---- RECORDED INFORMATION

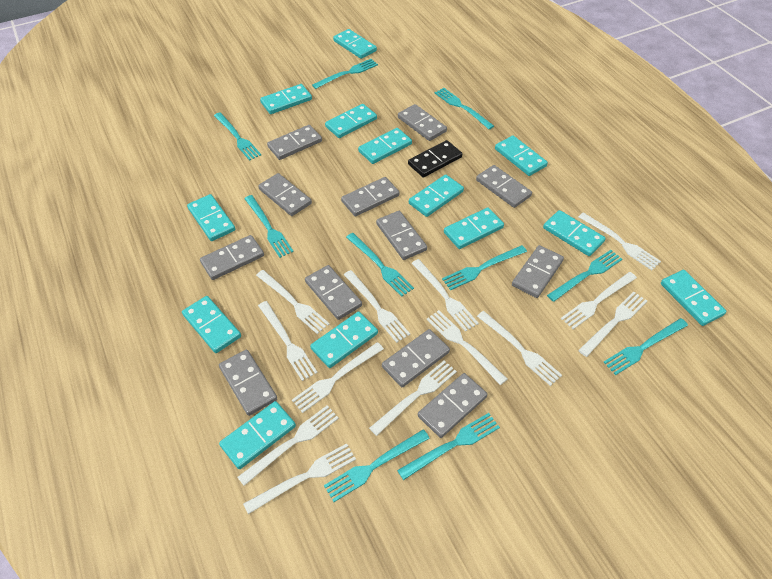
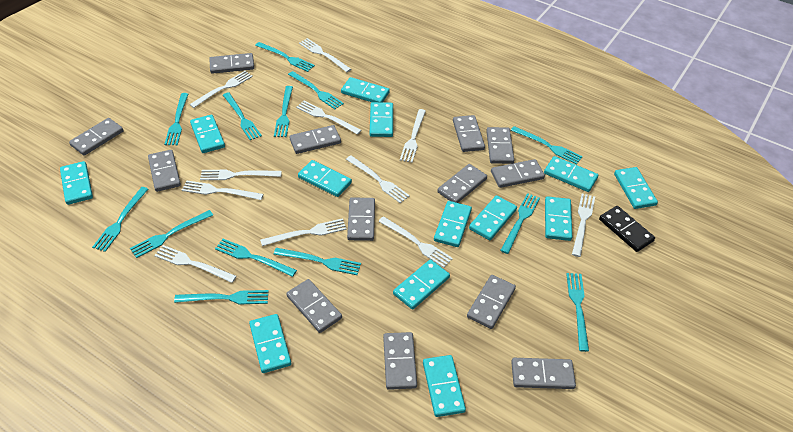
grey domino: 12 -> 13
turquoise fork: 10 -> 13
white fork: 13 -> 11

--------

= WHAT THIS TASK INVOLVES =
All the lines above should be reproduced exactly, and none of the pictures.

= REPLY TO THE EXERCISE =
grey domino: 12 -> 13
turquoise fork: 10 -> 13
white fork: 13 -> 11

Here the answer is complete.